### Given request
Rewrite the items below, replacing every "wooden cabin" with "log cabin" and leaving everything else unchanged.

# # # #

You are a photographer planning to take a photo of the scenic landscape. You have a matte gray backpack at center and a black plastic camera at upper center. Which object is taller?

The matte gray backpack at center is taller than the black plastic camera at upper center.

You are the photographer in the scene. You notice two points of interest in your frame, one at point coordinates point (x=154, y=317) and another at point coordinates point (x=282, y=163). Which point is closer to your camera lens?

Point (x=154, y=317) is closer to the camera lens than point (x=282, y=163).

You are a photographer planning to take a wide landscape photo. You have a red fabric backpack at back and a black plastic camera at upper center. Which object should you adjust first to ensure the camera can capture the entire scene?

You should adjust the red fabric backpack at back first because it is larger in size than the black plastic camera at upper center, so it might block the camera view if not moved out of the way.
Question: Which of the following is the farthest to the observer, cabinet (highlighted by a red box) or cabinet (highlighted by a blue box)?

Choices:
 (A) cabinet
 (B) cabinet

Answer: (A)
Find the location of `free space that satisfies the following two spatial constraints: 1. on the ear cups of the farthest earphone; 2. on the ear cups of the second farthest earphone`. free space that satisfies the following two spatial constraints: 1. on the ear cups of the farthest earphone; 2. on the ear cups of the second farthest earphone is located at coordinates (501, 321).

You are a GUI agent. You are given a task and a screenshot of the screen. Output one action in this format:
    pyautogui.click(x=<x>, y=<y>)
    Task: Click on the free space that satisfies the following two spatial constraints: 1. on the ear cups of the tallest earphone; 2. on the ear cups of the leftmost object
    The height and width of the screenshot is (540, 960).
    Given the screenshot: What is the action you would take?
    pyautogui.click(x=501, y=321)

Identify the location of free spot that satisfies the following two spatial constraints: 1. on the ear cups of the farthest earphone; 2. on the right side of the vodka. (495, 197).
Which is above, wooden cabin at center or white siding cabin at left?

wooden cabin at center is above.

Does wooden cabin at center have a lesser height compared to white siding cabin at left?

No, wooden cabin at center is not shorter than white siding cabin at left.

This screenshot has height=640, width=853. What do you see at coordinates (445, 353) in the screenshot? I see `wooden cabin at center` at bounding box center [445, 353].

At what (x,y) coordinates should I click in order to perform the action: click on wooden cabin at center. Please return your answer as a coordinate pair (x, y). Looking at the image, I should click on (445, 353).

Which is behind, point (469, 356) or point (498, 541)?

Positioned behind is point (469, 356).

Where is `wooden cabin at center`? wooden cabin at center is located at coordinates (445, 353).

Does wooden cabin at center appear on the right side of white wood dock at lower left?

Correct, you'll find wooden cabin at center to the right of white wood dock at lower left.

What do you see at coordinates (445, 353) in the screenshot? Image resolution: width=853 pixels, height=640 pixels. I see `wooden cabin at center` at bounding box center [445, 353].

# # # #

### Task solution
You are a photographer planning to take a photo of the scenic landscape. You have a matte gray backpack at center and a black plastic camera at upper center. Which object is taller?

The matte gray backpack at center is taller than the black plastic camera at upper center.

You are the photographer in the scene. You notice two points of interest in your frame, one at point coordinates point (x=154, y=317) and another at point coordinates point (x=282, y=163). Which point is closer to your camera lens?

Point (x=154, y=317) is closer to the camera lens than point (x=282, y=163).

You are a photographer planning to take a wide landscape photo. You have a red fabric backpack at back and a black plastic camera at upper center. Which object should you adjust first to ensure the camera can capture the entire scene?

You should adjust the red fabric backpack at back first because it is larger in size than the black plastic camera at upper center, so it might block the camera view if not moved out of the way.
Question: Which of the following is the farthest to the observer, cabinet (highlighted by a red box) or cabinet (highlighted by a blue box)?

Choices:
 (A) cabinet
 (B) cabinet

Answer: (A)
Find the location of `free space that satisfies the following two spatial constraints: 1. on the ear cups of the farthest earphone; 2. on the ear cups of the second farthest earphone`. free space that satisfies the following two spatial constraints: 1. on the ear cups of the farthest earphone; 2. on the ear cups of the second farthest earphone is located at coordinates (501, 321).

You are a GUI agent. You are given a task and a screenshot of the screen. Output one action in this format:
    pyautogui.click(x=<x>, y=<y>)
    Task: Click on the free space that satisfies the following two spatial constraints: 1. on the ear cups of the tallest earphone; 2. on the ear cups of the leftmost object
    The height and width of the screenshot is (540, 960).
    Given the screenshot: What is the action you would take?
    pyautogui.click(x=501, y=321)

Identify the location of free spot that satisfies the following two spatial constraints: 1. on the ear cups of the farthest earphone; 2. on the right side of the vodka. (495, 197).
Which is above, log cabin at center or white siding cabin at left?

log cabin at center is above.

Does log cabin at center have a lesser height compared to white siding cabin at left?

No, log cabin at center is not shorter than white siding cabin at left.

This screenshot has height=640, width=853. What do you see at coordinates (445, 353) in the screenshot? I see `log cabin at center` at bounding box center [445, 353].

At what (x,y) coordinates should I click in order to perform the action: click on log cabin at center. Please return your answer as a coordinate pair (x, y). Looking at the image, I should click on (445, 353).

Which is behind, point (469, 356) or point (498, 541)?

Positioned behind is point (469, 356).

Where is `log cabin at center`? log cabin at center is located at coordinates (445, 353).

Does log cabin at center appear on the right side of white wood dock at lower left?

Correct, you'll find log cabin at center to the right of white wood dock at lower left.

What do you see at coordinates (445, 353) in the screenshot? Image resolution: width=853 pixels, height=640 pixels. I see `log cabin at center` at bounding box center [445, 353].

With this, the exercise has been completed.